━━━ Data supplied ━━━

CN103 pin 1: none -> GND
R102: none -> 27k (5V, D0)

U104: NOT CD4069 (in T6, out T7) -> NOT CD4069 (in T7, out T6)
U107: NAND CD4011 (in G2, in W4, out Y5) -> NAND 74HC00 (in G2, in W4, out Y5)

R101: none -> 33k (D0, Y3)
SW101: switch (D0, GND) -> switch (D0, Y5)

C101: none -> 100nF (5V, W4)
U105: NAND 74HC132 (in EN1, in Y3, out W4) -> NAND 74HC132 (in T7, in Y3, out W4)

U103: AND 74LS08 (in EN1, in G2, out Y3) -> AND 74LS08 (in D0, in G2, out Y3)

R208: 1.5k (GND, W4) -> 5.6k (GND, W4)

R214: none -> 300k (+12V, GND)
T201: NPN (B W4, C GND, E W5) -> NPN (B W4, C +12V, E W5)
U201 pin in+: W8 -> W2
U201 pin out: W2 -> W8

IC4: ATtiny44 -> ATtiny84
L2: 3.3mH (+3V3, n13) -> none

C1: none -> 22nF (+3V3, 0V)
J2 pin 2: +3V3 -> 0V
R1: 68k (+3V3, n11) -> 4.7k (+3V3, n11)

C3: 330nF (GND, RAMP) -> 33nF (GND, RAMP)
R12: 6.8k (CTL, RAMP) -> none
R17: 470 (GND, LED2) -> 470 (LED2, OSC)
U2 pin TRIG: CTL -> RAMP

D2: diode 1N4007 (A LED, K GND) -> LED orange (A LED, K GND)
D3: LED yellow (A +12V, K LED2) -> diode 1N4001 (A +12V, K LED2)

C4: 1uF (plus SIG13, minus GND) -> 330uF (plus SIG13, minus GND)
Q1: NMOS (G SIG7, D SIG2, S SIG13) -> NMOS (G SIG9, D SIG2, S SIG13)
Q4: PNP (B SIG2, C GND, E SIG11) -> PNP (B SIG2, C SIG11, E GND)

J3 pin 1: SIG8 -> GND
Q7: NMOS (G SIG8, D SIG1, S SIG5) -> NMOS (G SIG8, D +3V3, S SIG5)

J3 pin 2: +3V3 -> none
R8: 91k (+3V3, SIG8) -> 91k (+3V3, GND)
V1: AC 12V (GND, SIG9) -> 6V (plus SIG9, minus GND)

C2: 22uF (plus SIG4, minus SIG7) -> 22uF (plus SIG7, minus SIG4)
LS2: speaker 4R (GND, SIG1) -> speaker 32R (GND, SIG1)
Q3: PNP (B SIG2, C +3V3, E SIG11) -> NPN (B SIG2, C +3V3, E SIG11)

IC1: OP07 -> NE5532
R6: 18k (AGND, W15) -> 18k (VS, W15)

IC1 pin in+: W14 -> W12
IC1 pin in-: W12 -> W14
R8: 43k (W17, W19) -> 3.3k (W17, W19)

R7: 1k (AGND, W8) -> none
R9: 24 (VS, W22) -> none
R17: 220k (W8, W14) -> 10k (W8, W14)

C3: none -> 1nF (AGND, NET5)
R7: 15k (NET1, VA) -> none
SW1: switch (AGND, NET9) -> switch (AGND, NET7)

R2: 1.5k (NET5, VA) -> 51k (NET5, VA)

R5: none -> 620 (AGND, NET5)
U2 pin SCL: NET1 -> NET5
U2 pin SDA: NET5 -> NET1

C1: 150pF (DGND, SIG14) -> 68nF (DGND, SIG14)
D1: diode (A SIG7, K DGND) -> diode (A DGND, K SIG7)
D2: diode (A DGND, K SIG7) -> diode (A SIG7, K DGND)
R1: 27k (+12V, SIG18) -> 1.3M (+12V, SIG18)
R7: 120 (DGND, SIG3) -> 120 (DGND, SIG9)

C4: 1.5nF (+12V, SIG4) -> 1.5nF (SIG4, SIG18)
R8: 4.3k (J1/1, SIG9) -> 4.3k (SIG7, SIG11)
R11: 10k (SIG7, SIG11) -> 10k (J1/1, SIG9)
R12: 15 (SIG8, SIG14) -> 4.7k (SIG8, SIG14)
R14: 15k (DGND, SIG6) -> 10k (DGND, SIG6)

━━━

§ Task description
Would you copy each line of the records that contains "DGND"?

§ Solution to this problem
C1: 150pF (DGND, SIG14) -> 68nF (DGND, SIG14)
D1: diode (A SIG7, K DGND) -> diode (A DGND, K SIG7)
D2: diode (A DGND, K SIG7) -> diode (A SIG7, K DGND)
R7: 120 (DGND, SIG3) -> 120 (DGND, SIG9)
R14: 15k (DGND, SIG6) -> 10k (DGND, SIG6)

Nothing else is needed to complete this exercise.